• YOUR OBJECTIVE
For each line below that contains the string "none", copy that line.

(Stored data)
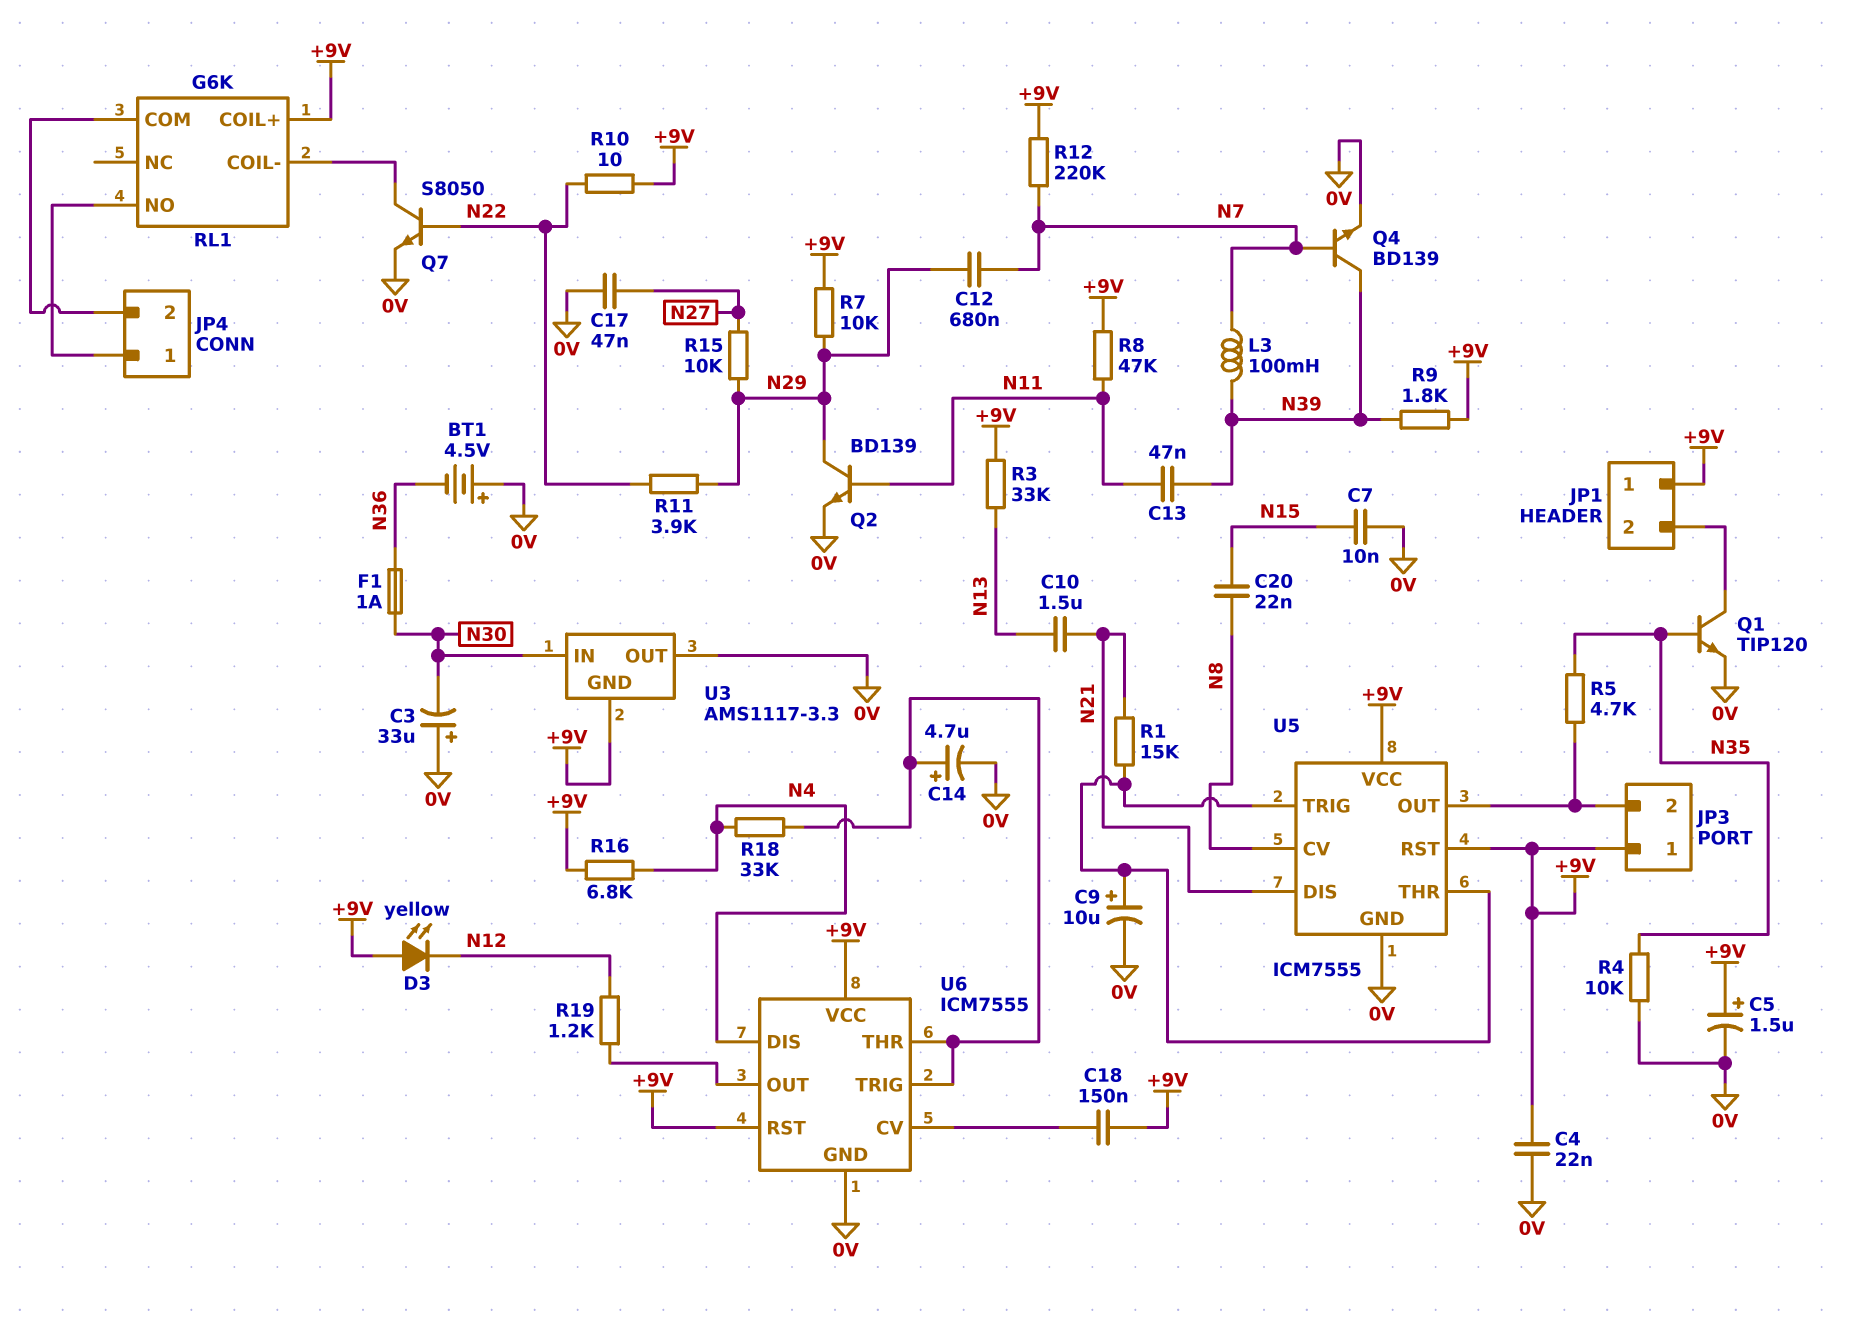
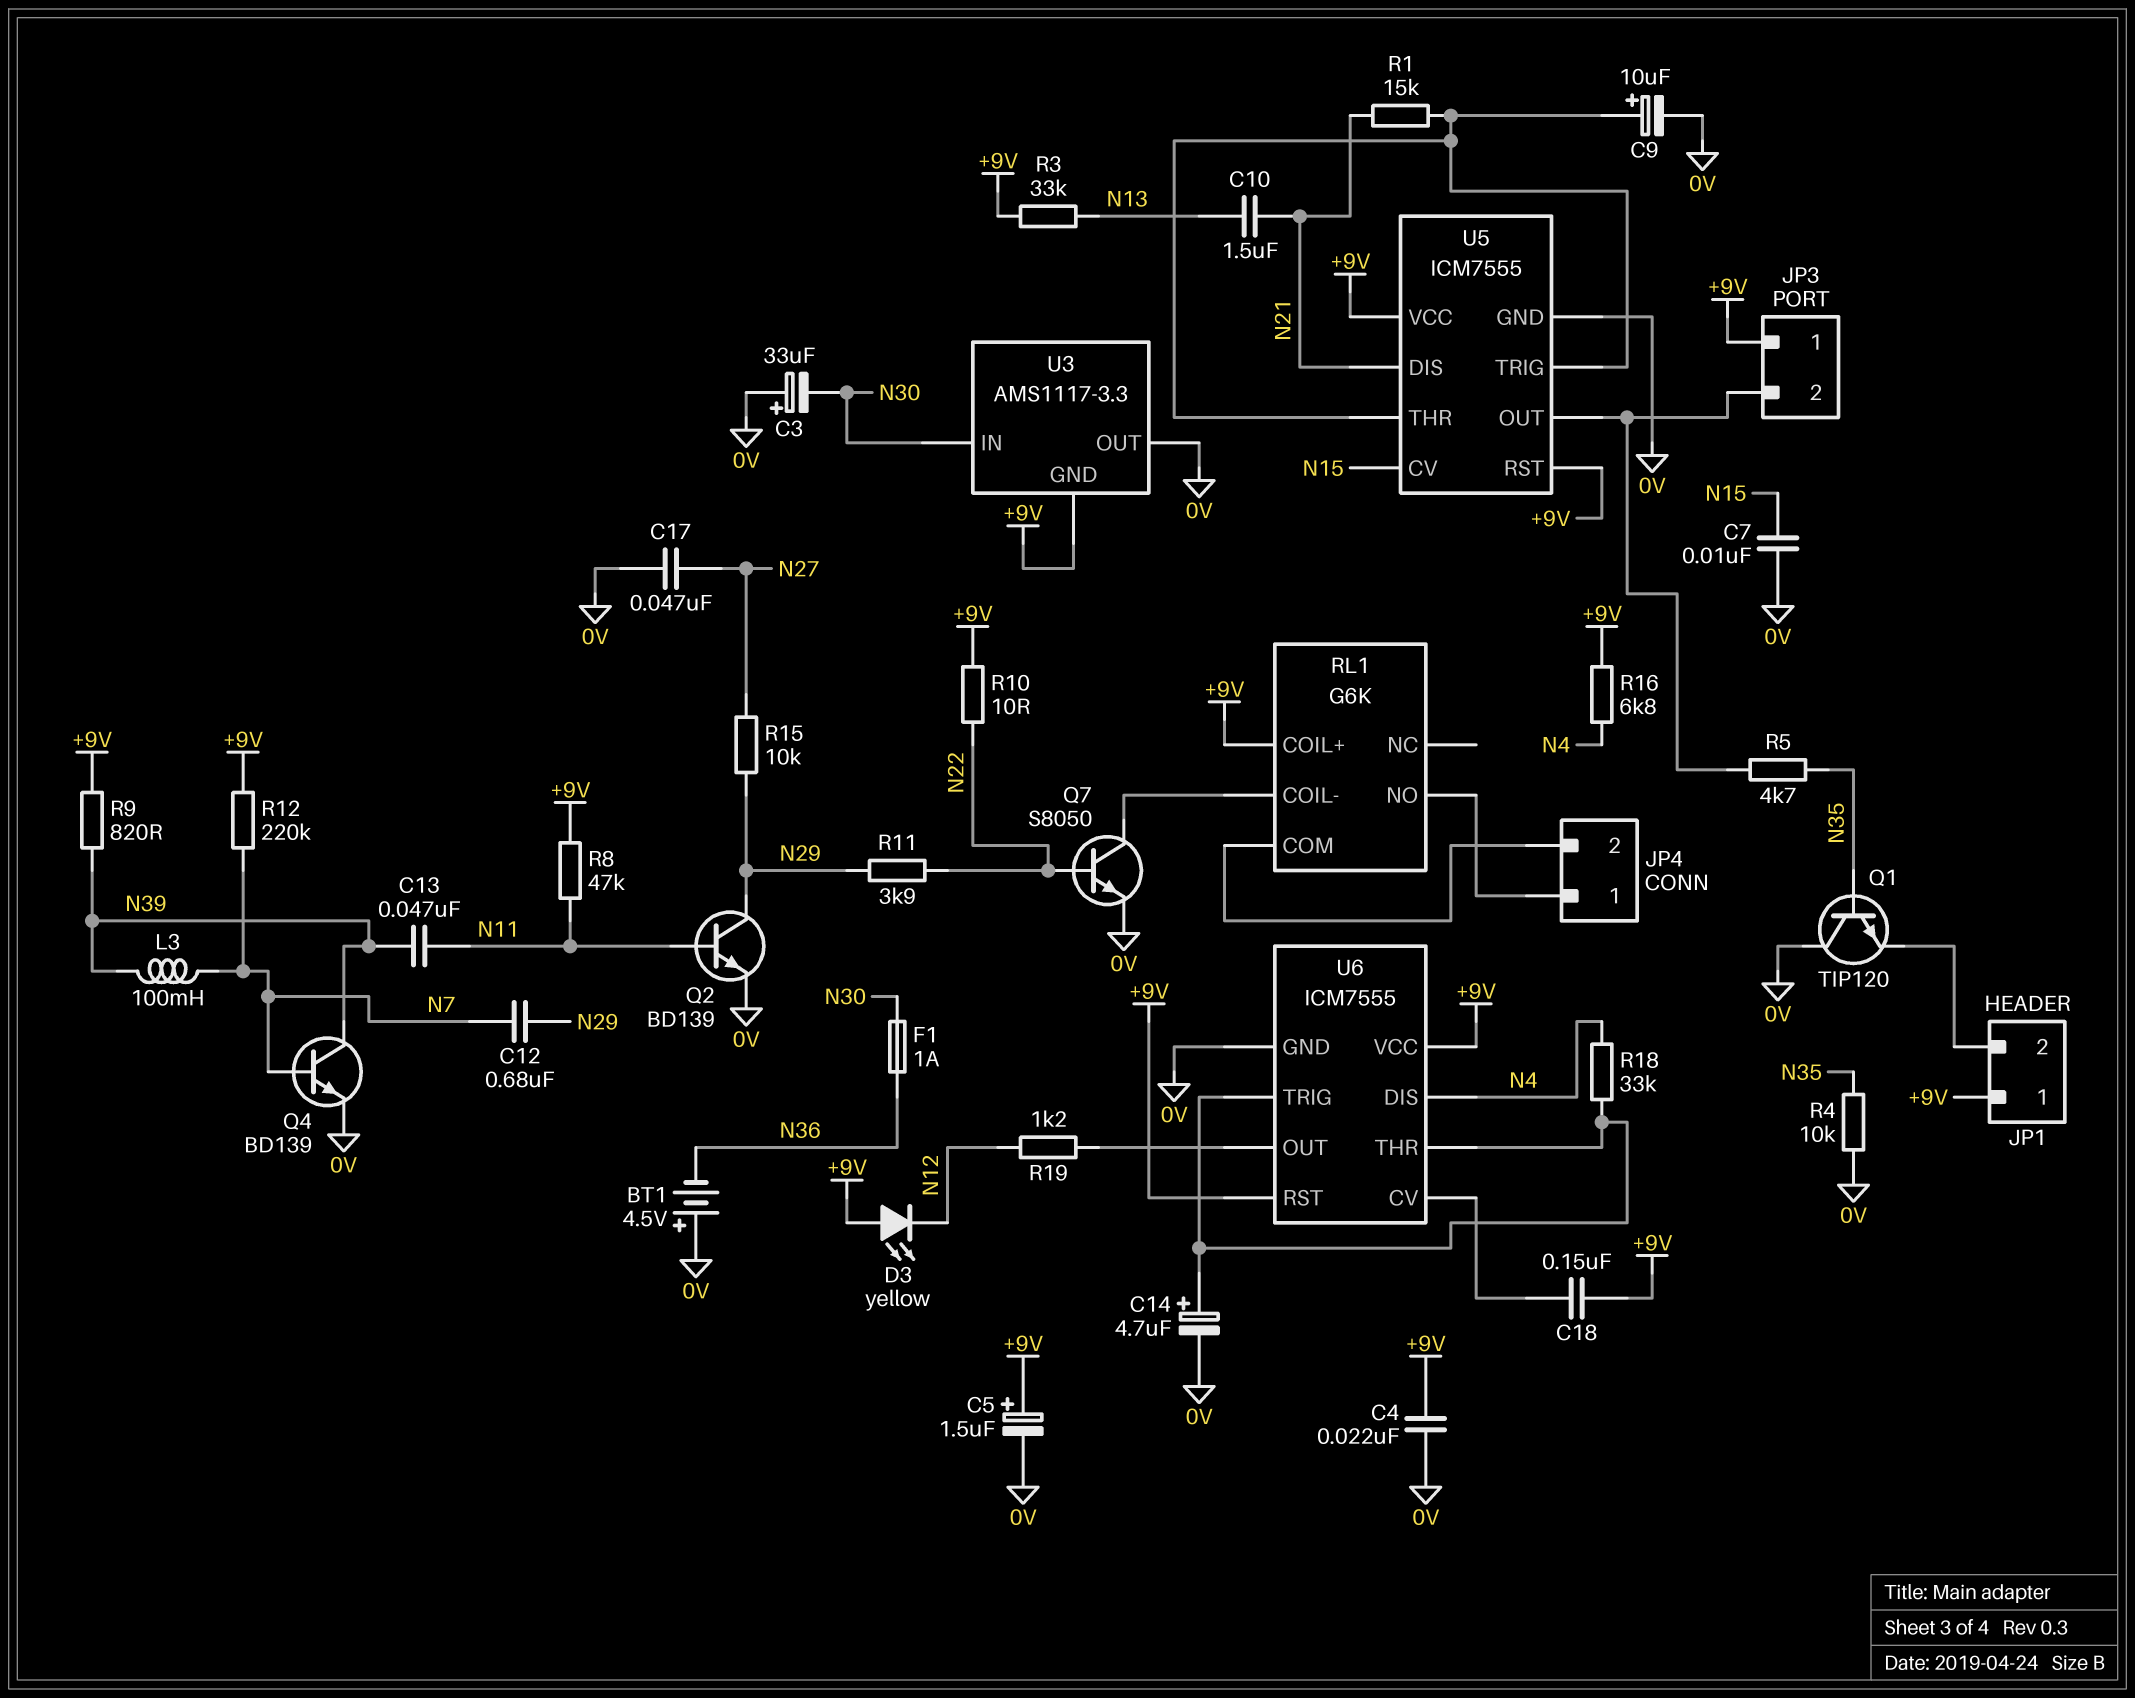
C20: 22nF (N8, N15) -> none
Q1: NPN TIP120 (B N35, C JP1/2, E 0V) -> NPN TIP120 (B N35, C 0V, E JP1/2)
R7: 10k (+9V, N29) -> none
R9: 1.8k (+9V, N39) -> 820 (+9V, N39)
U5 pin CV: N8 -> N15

---

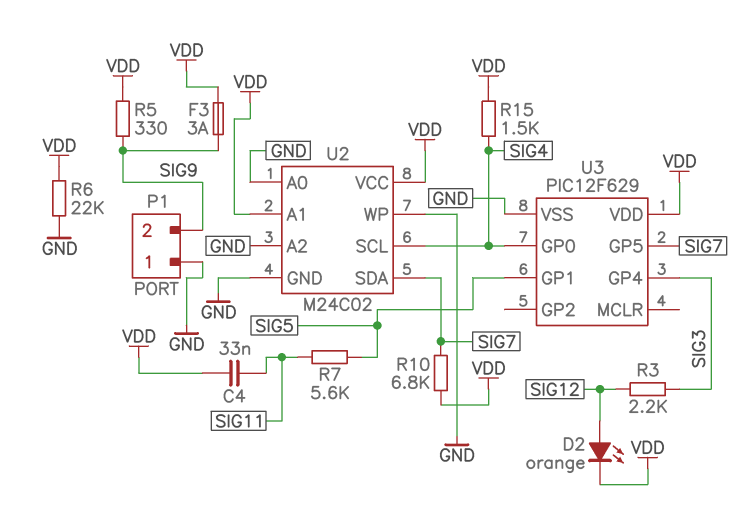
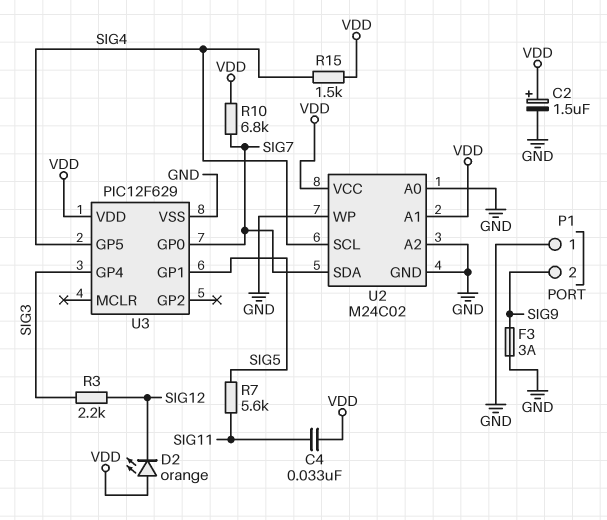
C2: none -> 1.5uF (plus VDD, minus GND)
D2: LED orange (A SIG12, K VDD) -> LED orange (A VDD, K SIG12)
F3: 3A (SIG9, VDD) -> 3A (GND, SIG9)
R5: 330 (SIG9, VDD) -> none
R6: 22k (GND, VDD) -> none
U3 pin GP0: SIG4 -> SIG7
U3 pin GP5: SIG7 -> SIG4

==

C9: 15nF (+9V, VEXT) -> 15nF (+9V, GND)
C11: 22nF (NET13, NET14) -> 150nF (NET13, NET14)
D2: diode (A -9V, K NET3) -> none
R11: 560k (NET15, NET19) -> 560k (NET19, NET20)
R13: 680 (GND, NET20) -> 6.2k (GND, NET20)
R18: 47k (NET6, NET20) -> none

• RESULT OF THE EXERCISE
C20: 22nF (N8, N15) -> none
R7: 10k (+9V, N29) -> none
C2: none -> 1.5uF (plus VDD, minus GND)
R5: 330 (SIG9, VDD) -> none
R6: 22k (GND, VDD) -> none
D2: diode (A -9V, K NET3) -> none
R18: 47k (NET6, NET20) -> none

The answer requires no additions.